__Task brief__.
Your response should be an exact transcription of the data, images excluded.

__Extracted records__.

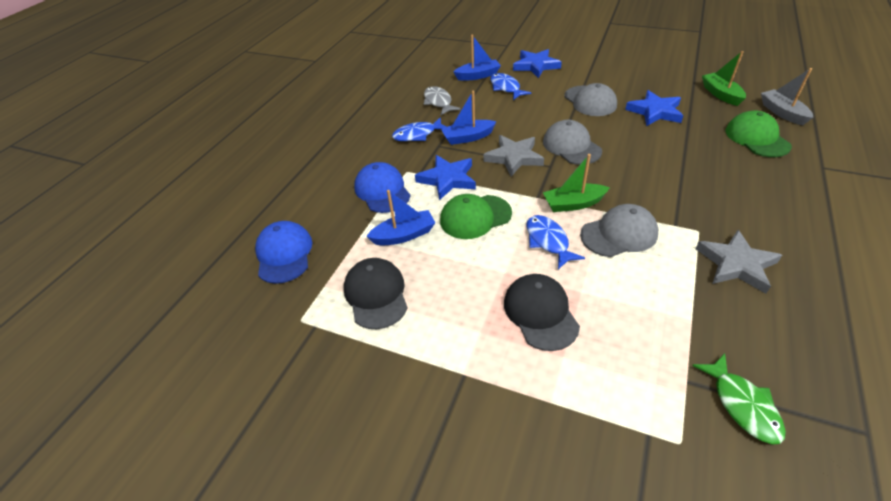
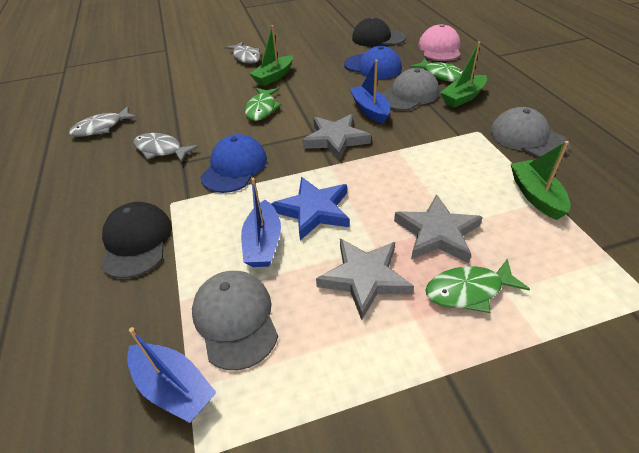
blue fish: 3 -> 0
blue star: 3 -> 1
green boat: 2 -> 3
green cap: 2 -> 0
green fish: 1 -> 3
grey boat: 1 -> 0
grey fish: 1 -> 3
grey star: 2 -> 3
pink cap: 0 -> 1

__Solution__.
blue fish: 3 -> 0
blue star: 3 -> 1
green boat: 2 -> 3
green cap: 2 -> 0
green fish: 1 -> 3
grey boat: 1 -> 0
grey fish: 1 -> 3
grey star: 2 -> 3
pink cap: 0 -> 1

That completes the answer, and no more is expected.